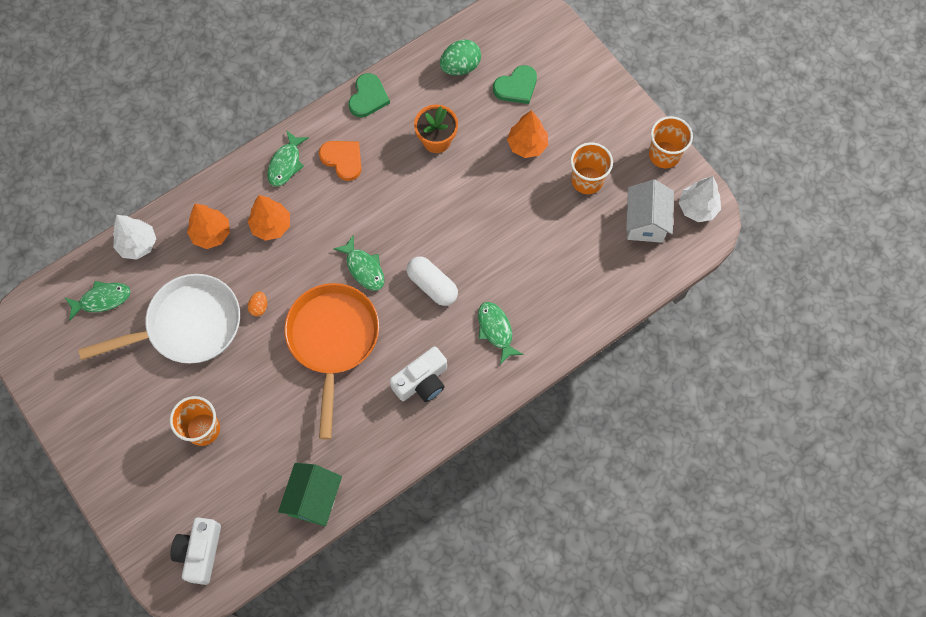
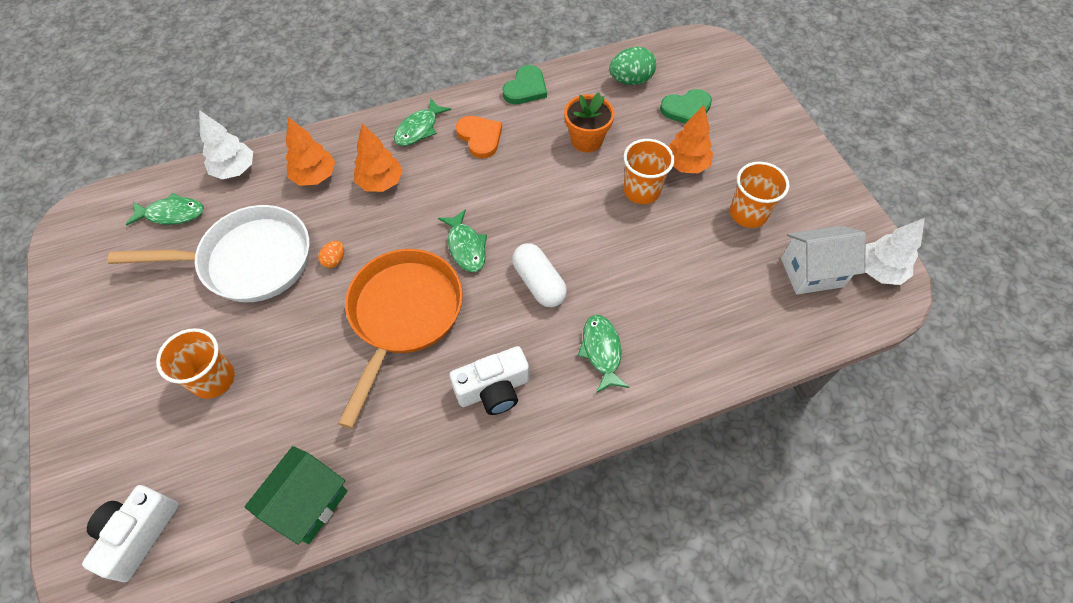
camera: 15 degrees right, 10 degrees down
(645, 222) = (812, 272): white house -> white house turned 60 degrees clockwise
(664, 155) = (845, 207): orange cup -> orange cup (641, 190)

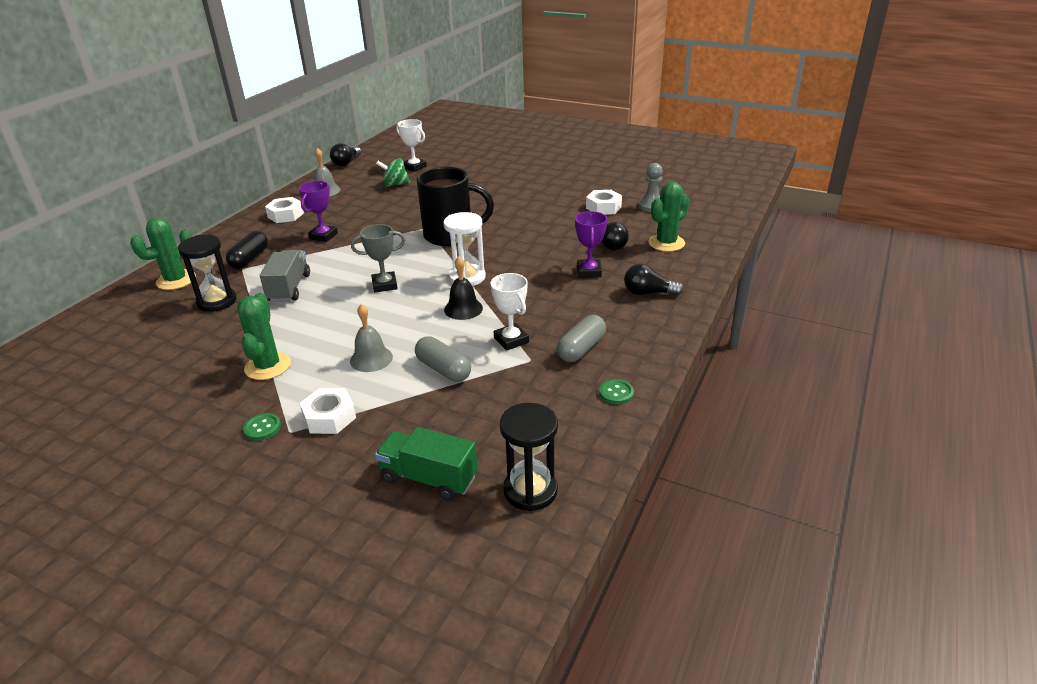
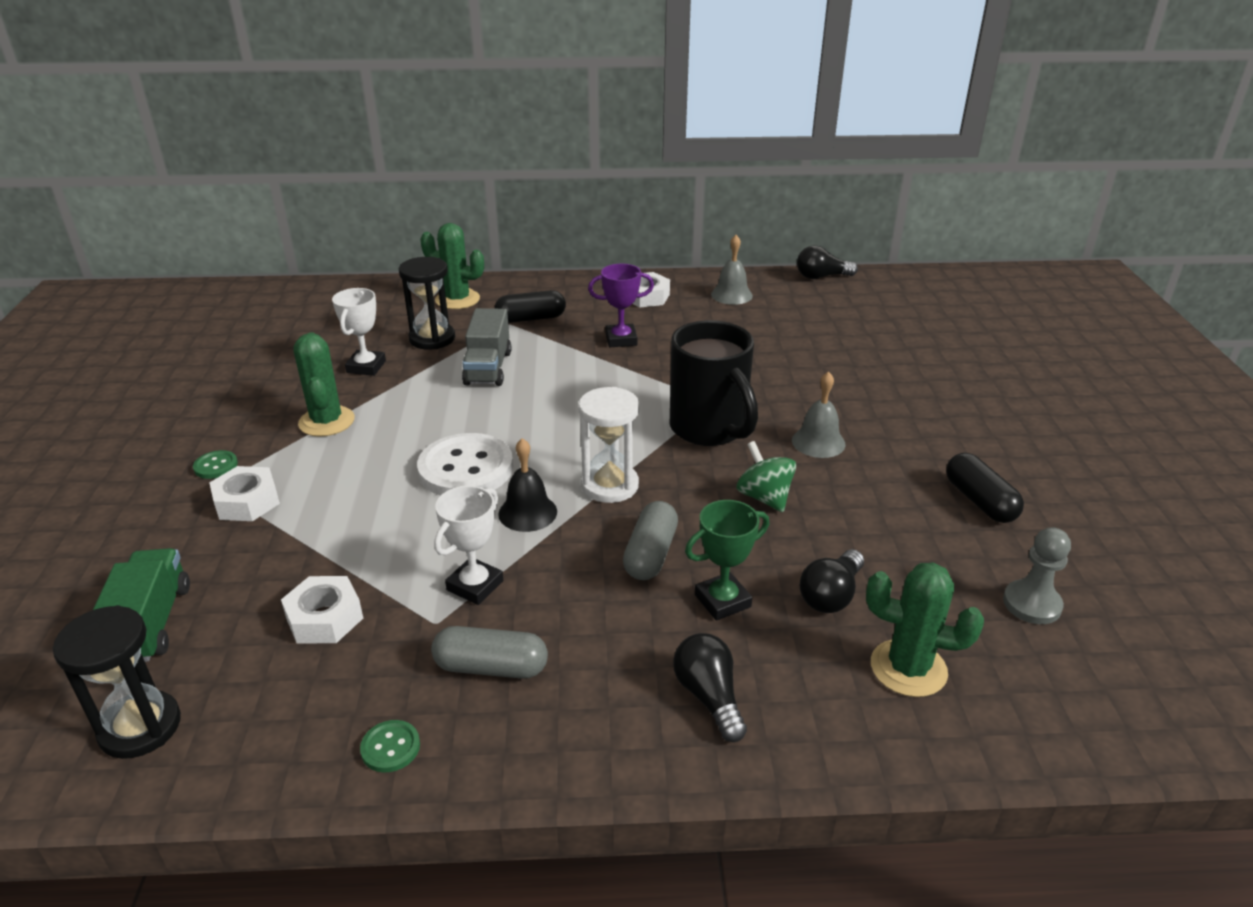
camera: 60 degrees right, 0 degrees up
(268, 366) = (326, 421): green cactus -> green cactus turned 75 degrees counterclockwise
(289, 288) = (488, 368): grey truck -> grey truck turned 120 degrees clockwise
(371, 359) = (373, 484): grey bell -> grey bell (818, 442)
(384, 285) = (541, 428): grey trophy -> none
(395, 184) = (804, 332): green spinning top -> green spinning top (764, 497)
(395, 320) = (466, 469): none -> white button
(414, 167) = (872, 326): white trophy -> white trophy (366, 367)
(443, 369) = (376, 550): grey capsule -> grey capsule (650, 554)
(580, 193) = (980, 501): none -> black capsule
(589, 272) = (722, 601): purple trophy -> green trophy
(603, 207) = (957, 545): white nut -> white nut (325, 618)

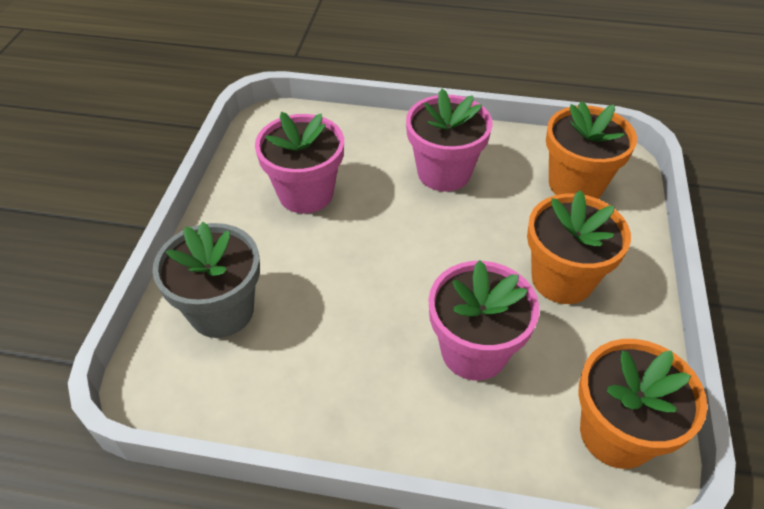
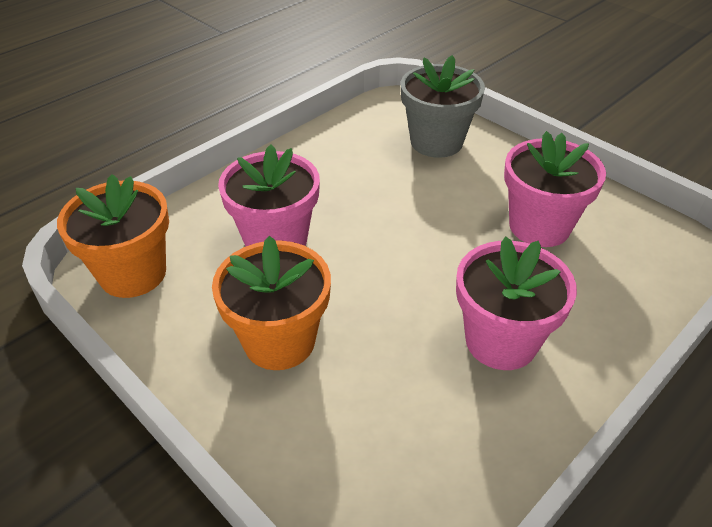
camera: 125 degrees right, 5 degrees down
(575, 184) = (388, 458): orange flower pot -> none

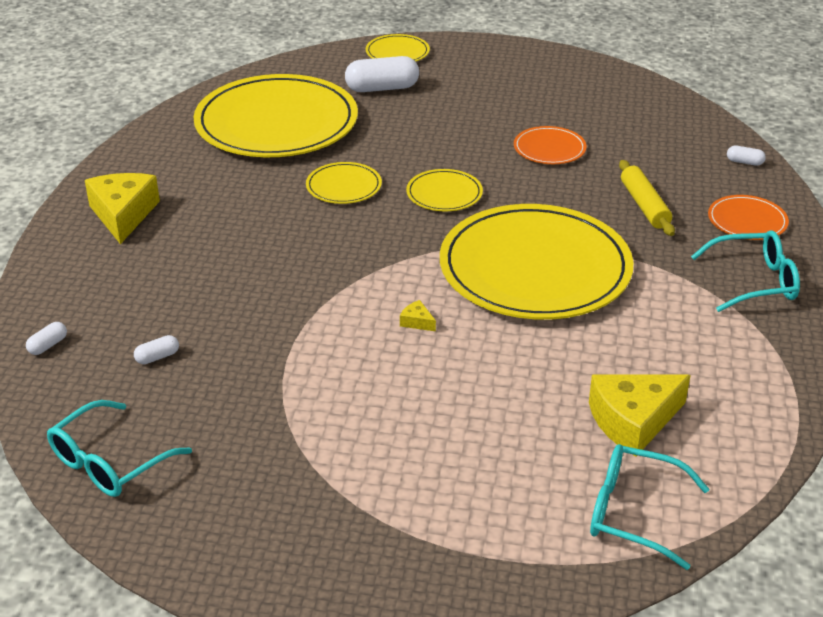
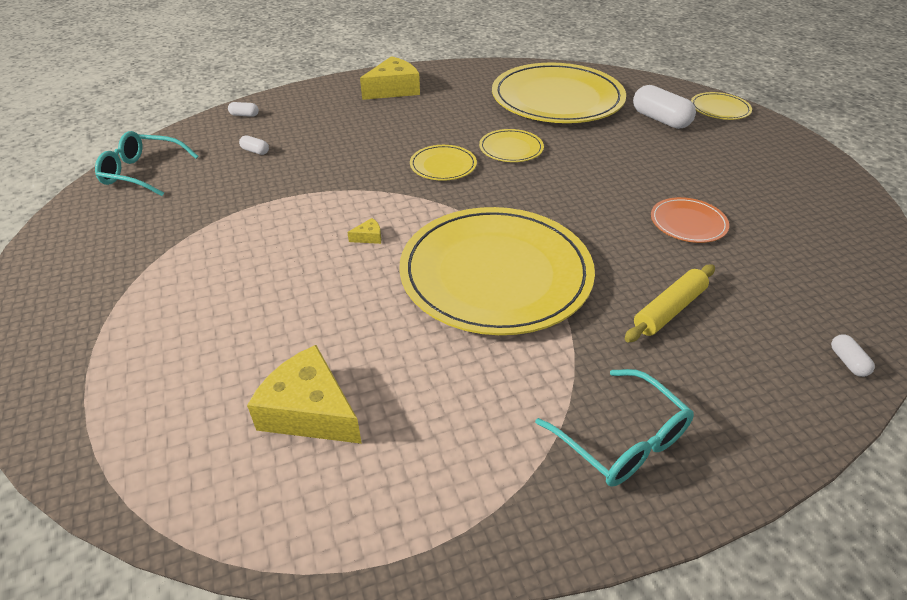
camera: 60 degrees right, 5 degrees up
(417, 322) = (369, 237): yellow cheese -> yellow cheese turned 60 degrees clockwise
(444, 193) = (553, 193): yellow plate -> yellow plate (443, 165)
(633, 513) = (170, 454): turquoise glasses -> none
(747, 221) = (733, 399): orange plate -> none

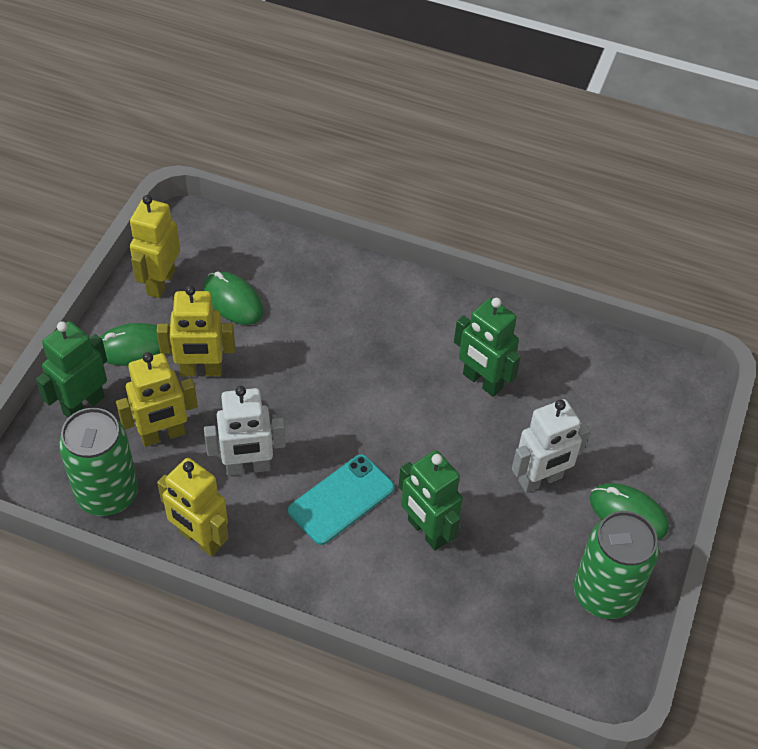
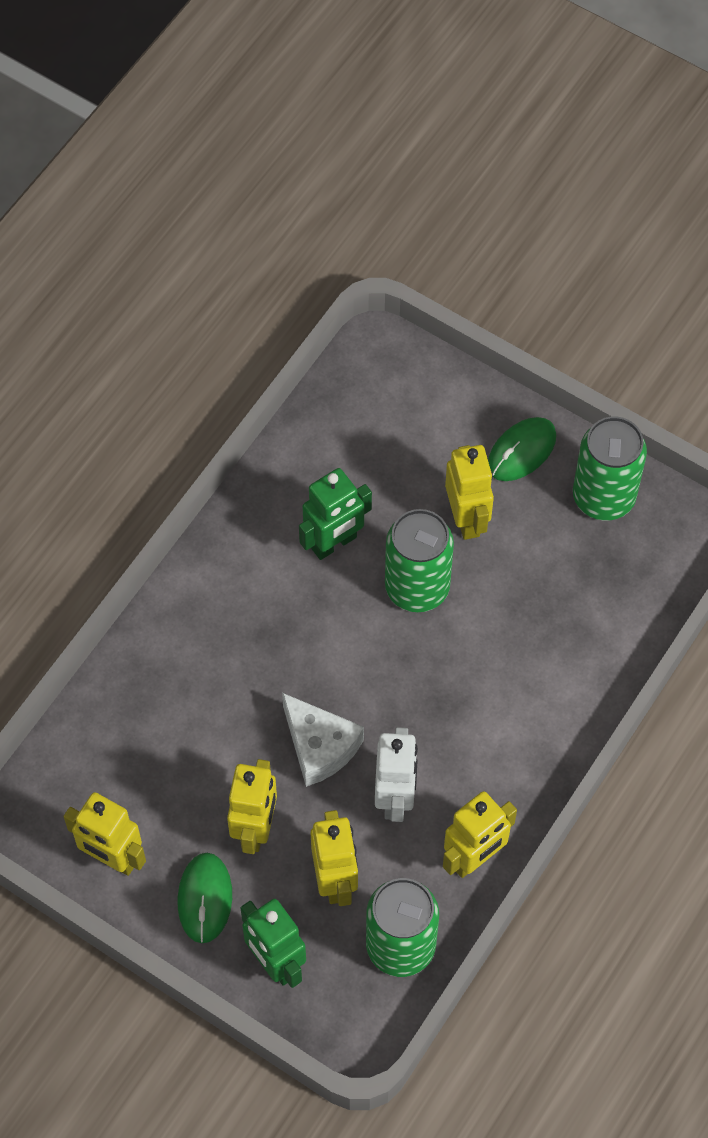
camera: 75 degrees left, 10 degrees up
(233, 301) = (161, 780): green mouse -> none
(285, 403) = (319, 746): none -> white cheese
(341, 499) = (453, 712): turquoise phone -> none
(426, 531) = (506, 638): green robot -> none
(458, 451) = (417, 587): none -> green can
(540, 479) = (467, 519): white robot -> yellow robot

************

Everything in the entries above must be output again exactly, except the pictures.

camera: 15 degrees right, 10 degrees down
(645, 222) = (812, 272): white house -> white house turned 60 degrees clockwise
(664, 155) = (845, 207): orange cup -> orange cup (641, 190)

camera: 60 degrees right, 0 degrees up
(268, 366) = (326, 421): green cactus -> green cactus turned 75 degrees counterclockwise
(289, 288) = (488, 368): grey truck -> grey truck turned 120 degrees clockwise
(371, 359) = (373, 484): grey bell -> grey bell (818, 442)
(384, 285) = (541, 428): grey trophy -> none
(395, 184) = (804, 332): green spinning top -> green spinning top (764, 497)
(395, 320) = (466, 469): none -> white button
(414, 167) = (872, 326): white trophy -> white trophy (366, 367)
(443, 369) = (376, 550): grey capsule -> grey capsule (650, 554)
(580, 193) = (980, 501): none -> black capsule
(589, 272) = (722, 601): purple trophy -> green trophy
(603, 207) = (957, 545): white nut -> white nut (325, 618)

camera: 125 degrees right, 5 degrees down
(575, 184) = (388, 458): orange flower pot -> none

camera: 60 degrees right, 5 degrees up
(417, 322) = (369, 237): yellow cheese -> yellow cheese turned 60 degrees clockwise
(444, 193) = (553, 193): yellow plate -> yellow plate (443, 165)
(633, 513) = (170, 454): turquoise glasses -> none
(747, 221) = (733, 399): orange plate -> none

camera: 75 degrees left, 10 degrees up
(233, 301) = (161, 780): green mouse -> none
(285, 403) = (319, 746): none -> white cheese
(341, 499) = (453, 712): turquoise phone -> none
(426, 531) = (506, 638): green robot -> none
(458, 451) = (417, 587): none -> green can
(540, 479) = (467, 519): white robot -> yellow robot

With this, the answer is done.